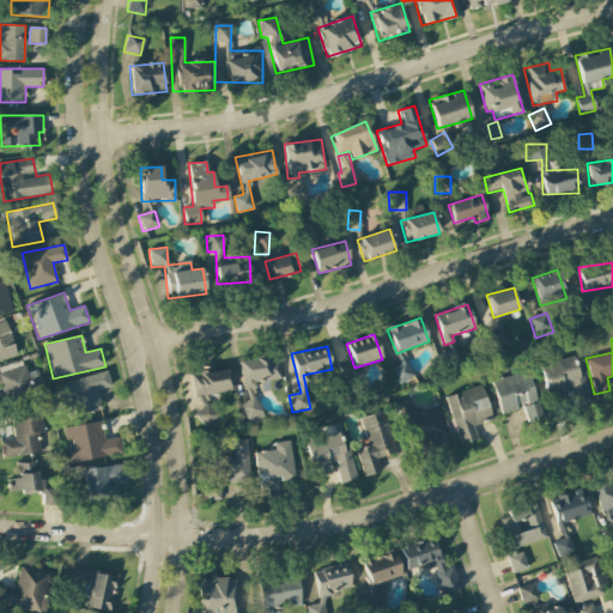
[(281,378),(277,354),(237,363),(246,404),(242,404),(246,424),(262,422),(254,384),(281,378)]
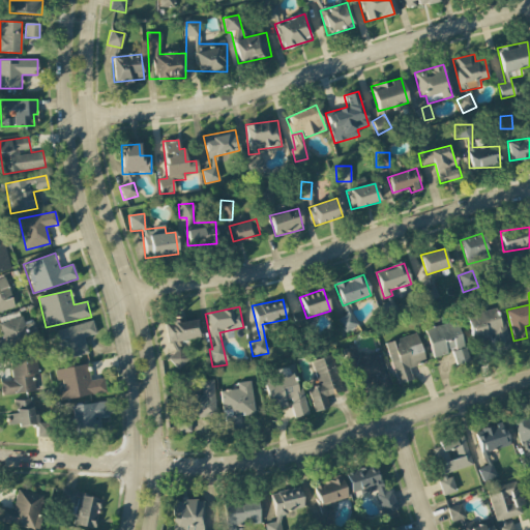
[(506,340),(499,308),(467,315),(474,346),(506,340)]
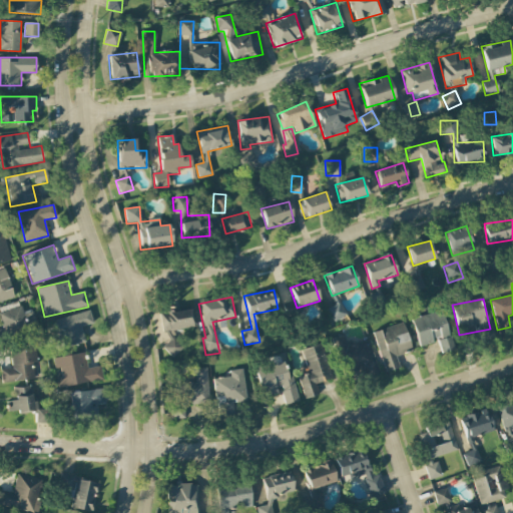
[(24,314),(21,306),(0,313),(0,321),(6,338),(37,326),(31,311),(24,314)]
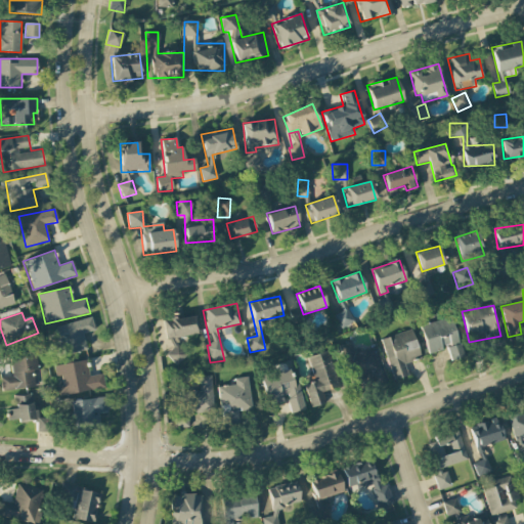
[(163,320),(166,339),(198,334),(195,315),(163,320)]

...

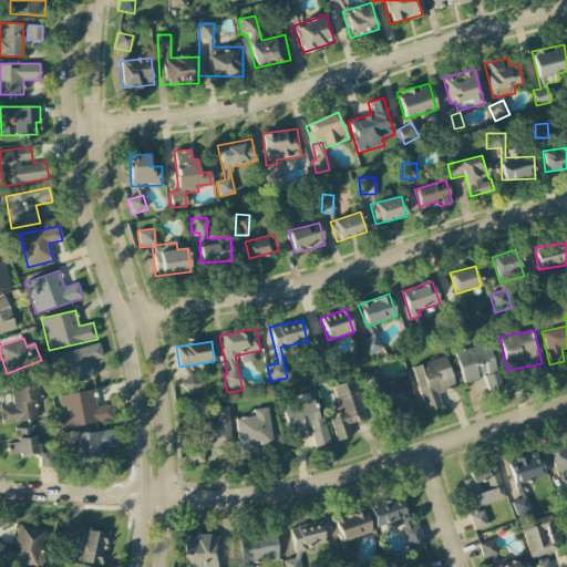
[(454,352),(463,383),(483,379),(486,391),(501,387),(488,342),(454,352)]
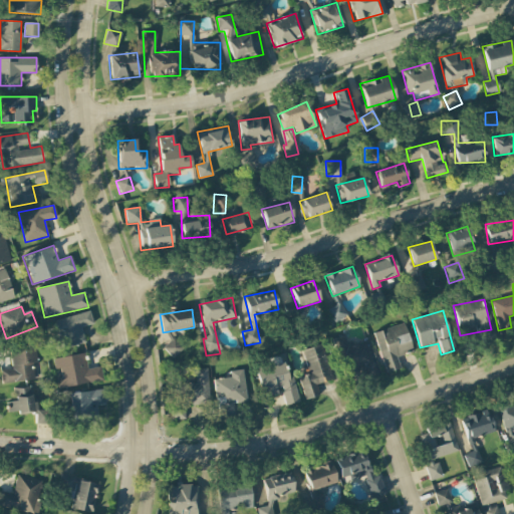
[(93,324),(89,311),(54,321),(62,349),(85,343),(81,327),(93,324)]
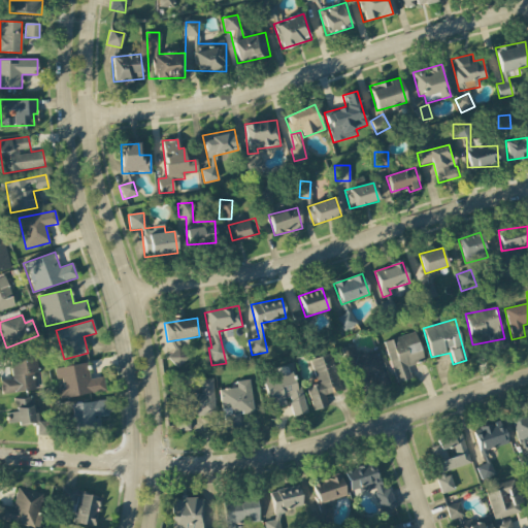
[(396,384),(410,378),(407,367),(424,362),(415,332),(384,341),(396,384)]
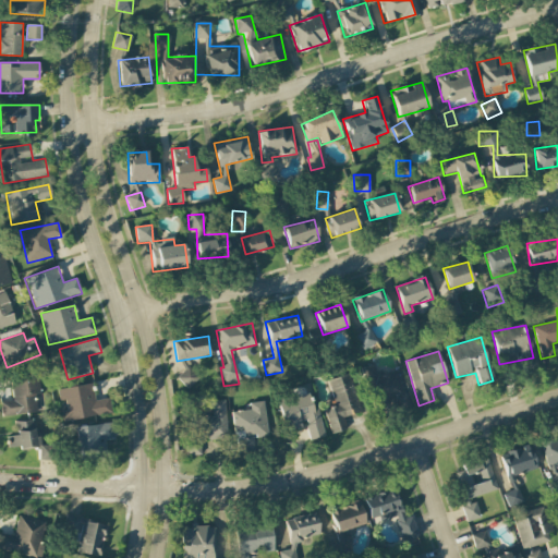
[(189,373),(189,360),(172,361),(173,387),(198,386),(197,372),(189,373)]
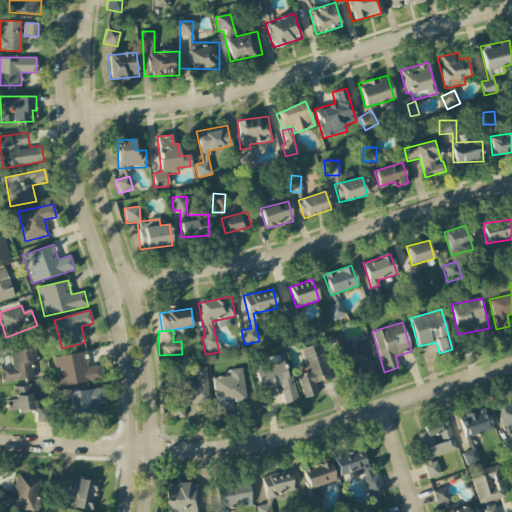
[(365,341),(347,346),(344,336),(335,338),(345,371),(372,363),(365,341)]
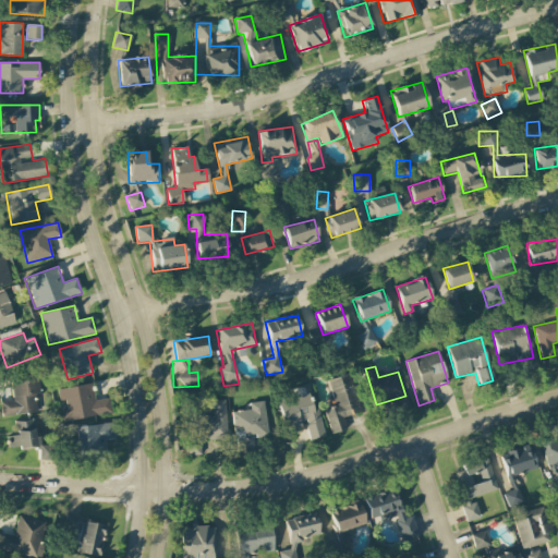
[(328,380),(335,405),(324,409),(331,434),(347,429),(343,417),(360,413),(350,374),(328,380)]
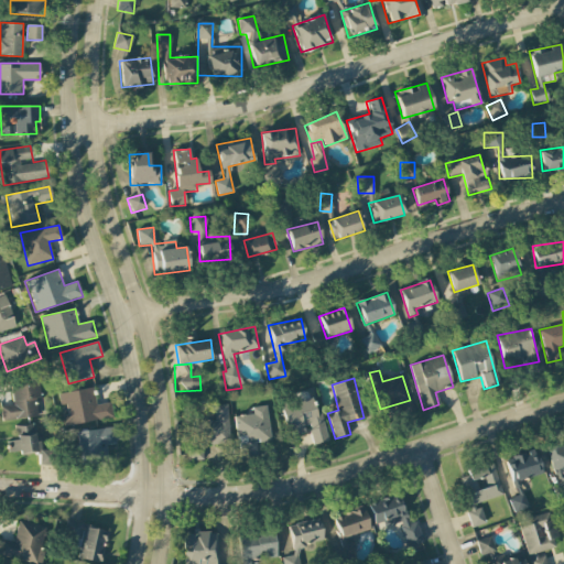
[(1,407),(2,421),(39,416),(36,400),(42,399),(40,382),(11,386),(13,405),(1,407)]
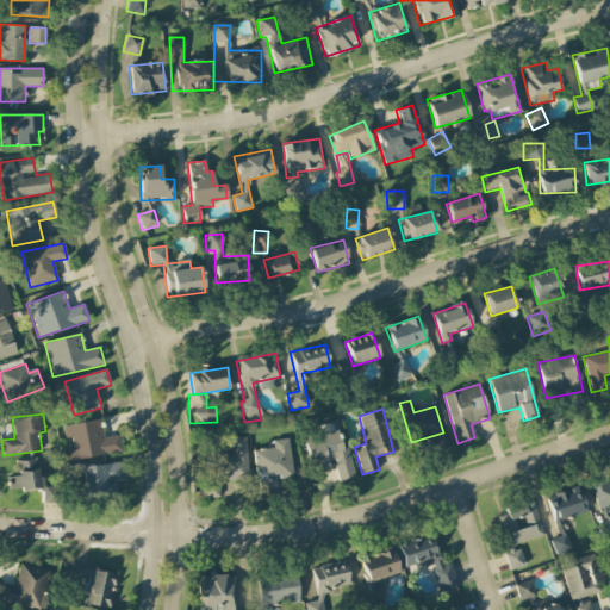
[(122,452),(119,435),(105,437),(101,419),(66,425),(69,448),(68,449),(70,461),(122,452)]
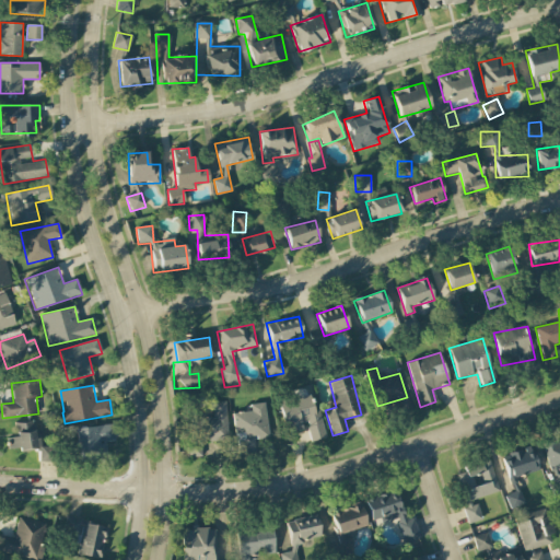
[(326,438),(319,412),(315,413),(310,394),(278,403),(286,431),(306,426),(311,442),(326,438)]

● TASK DIRECTIONS
Every line above between the one containing "[(506,340),(499,308),(467,315),(474,346),(506,340)]" and the one containing "[(163,320),(166,339),(198,334),(195,315),(163,320)]", those two included, is to be printed exactly. No pictures go into the copy.

● WRITTEN SOLUTION
[(506,340),(499,308),(467,315),(474,346),(506,340)]
[(24,314),(21,306),(0,313),(0,321),(6,338),(37,326),(31,311),(24,314)]
[(163,320),(166,339),(198,334),(195,315),(163,320)]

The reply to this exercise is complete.